====== Dataset excerpt

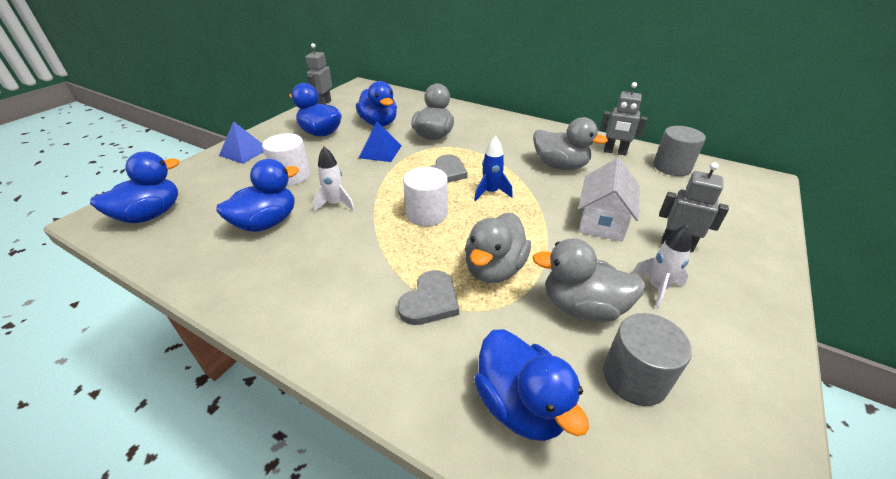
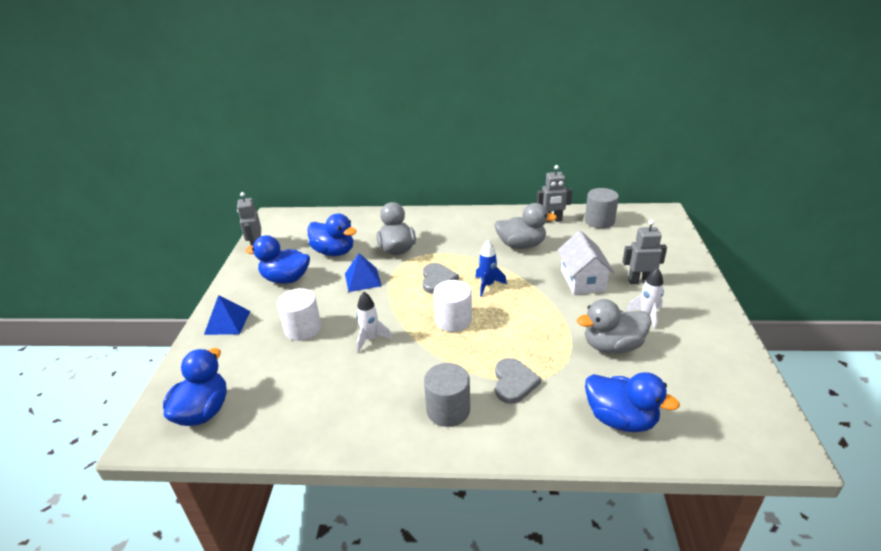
camera: 25 degrees left, 5 degrees down
(267, 223) = (326, 376): blue duck -> none
(494, 269) = (538, 343): grey duck -> none
(634, 377) = (670, 376): grey cylinder -> grey cylinder (448, 410)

============

◆ Task description
Leave every image out, and retype the material exactly.

◆ Answer for this exercise
camera: 25 degrees left, 5 degrees down
(267, 223) = (326, 376): blue duck -> none
(494, 269) = (538, 343): grey duck -> none
(634, 377) = (670, 376): grey cylinder -> grey cylinder (448, 410)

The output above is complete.